WHAT YOU NEED TO DO: Below are some records. Return exactly the lines from the one with "first_place: [750, 202]" to the one with "first_place: [773, 140]", and nothing else.

START AVAILABLE RECORDS

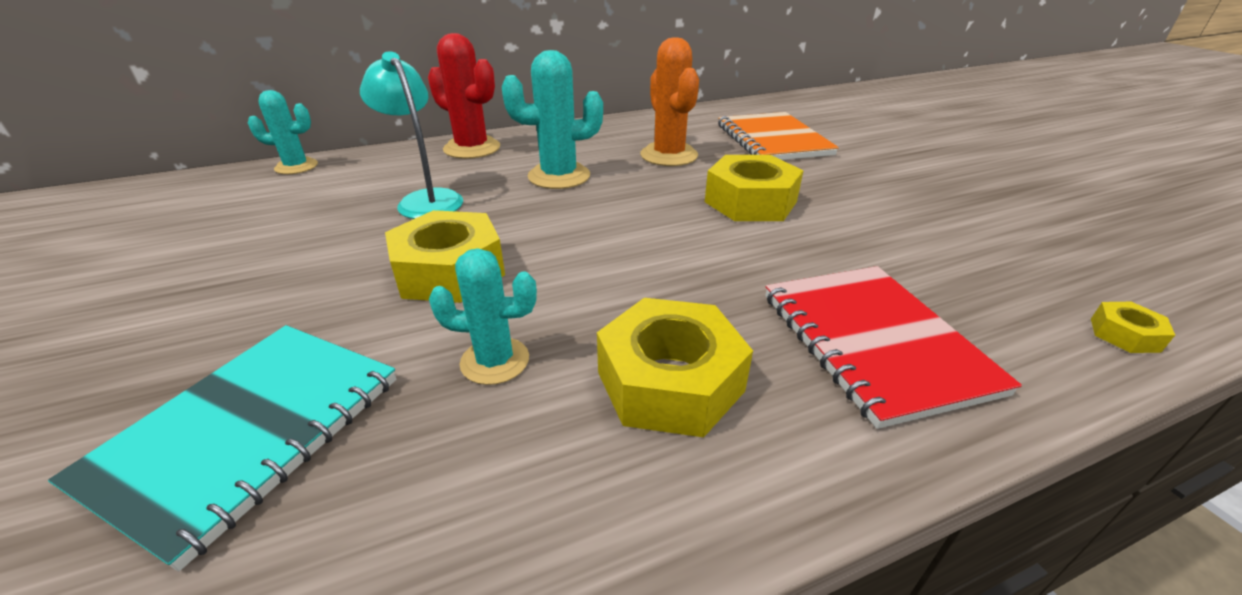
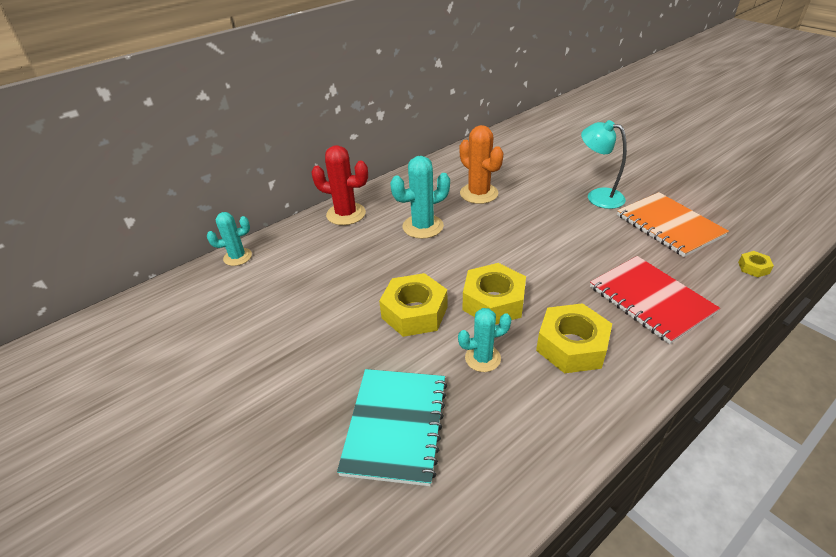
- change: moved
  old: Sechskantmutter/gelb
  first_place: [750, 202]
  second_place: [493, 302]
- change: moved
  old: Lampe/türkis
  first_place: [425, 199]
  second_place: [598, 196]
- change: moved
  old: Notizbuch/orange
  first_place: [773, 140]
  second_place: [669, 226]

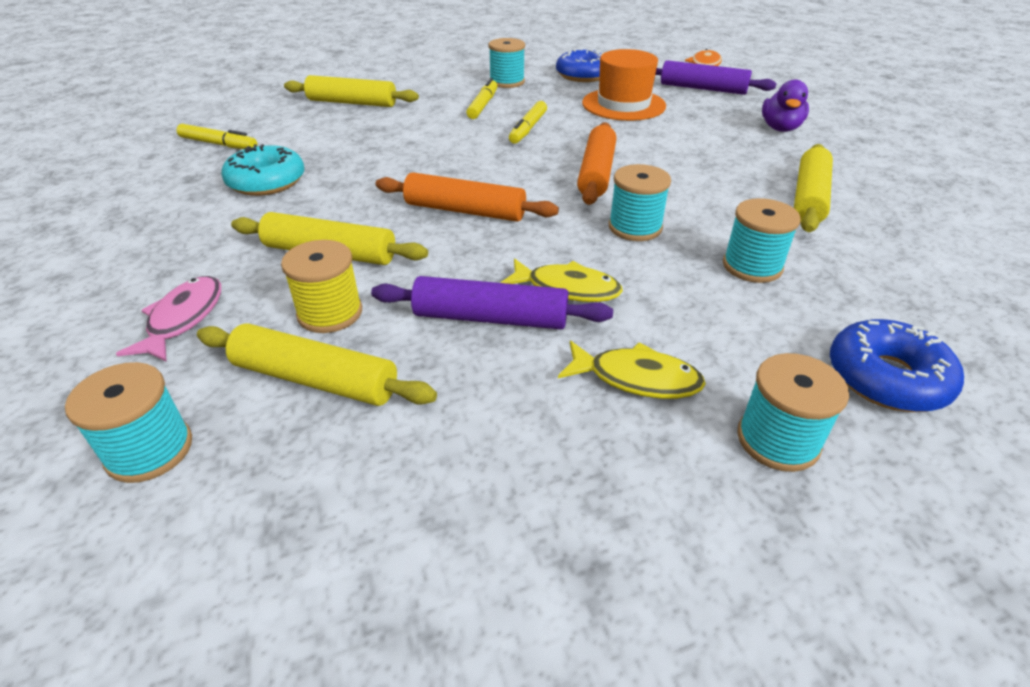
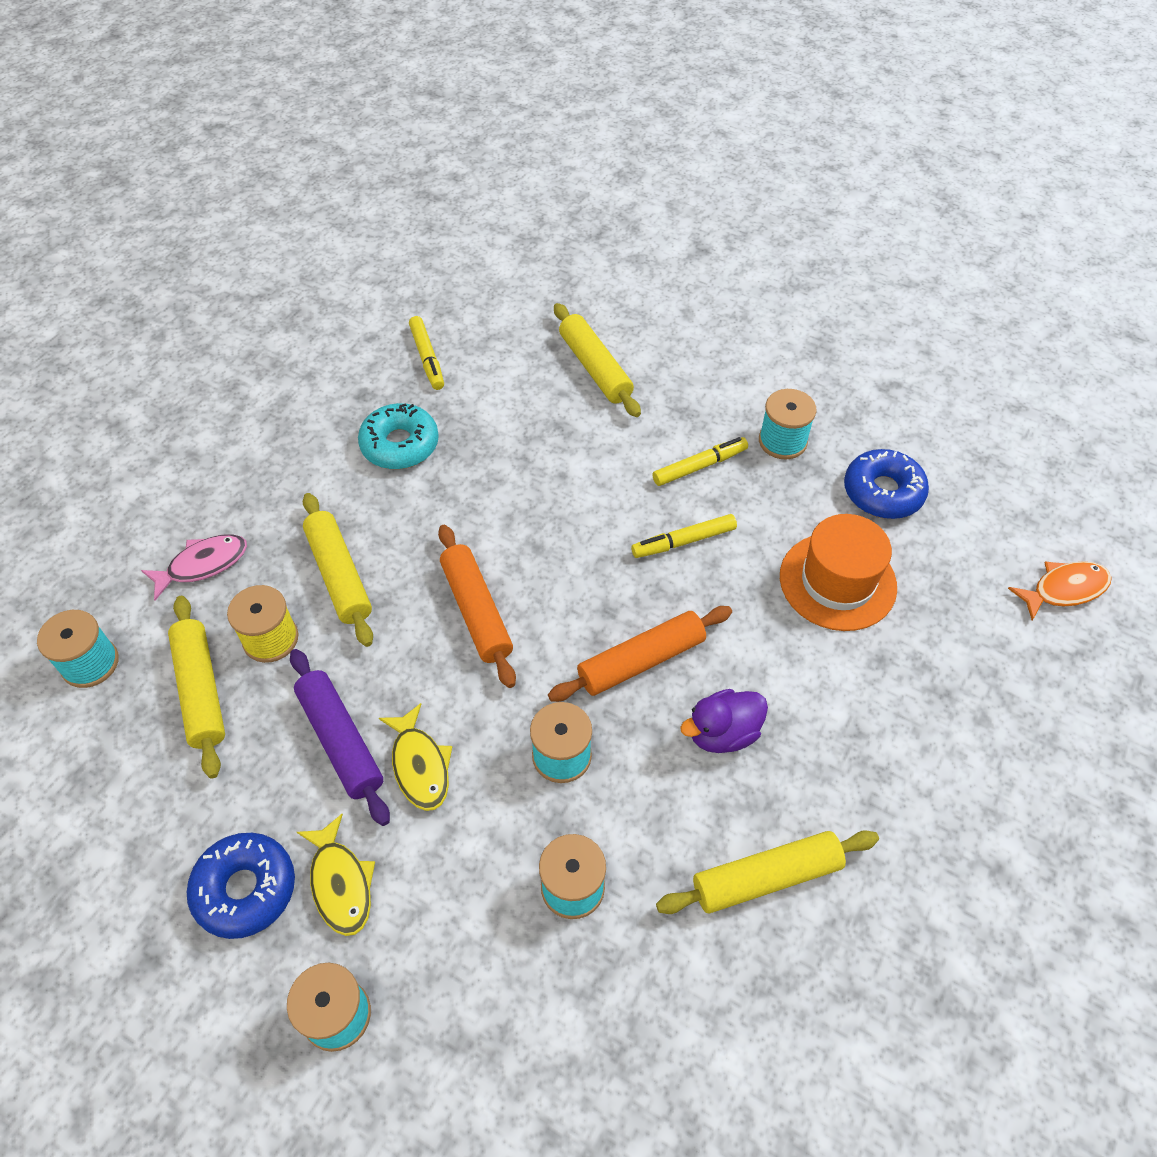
- change: moved
  old: Donut/blau
  first_place: [886, 378]
  second_place: [245, 889]
- change: moved
  old: Ente/lila
  first_place: [780, 128]
  second_place: [722, 733]
- change: removed
  old: Nudelholz/lila
  first_place: [703, 88]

END AVAILABLE RECORDS

ANSWER:
  first_place: [750, 202]
  second_place: [493, 302]
- change: moved
  old: Lampe/türkis
  first_place: [425, 199]
  second_place: [598, 196]
- change: moved
  old: Notizbuch/orange
  first_place: [773, 140]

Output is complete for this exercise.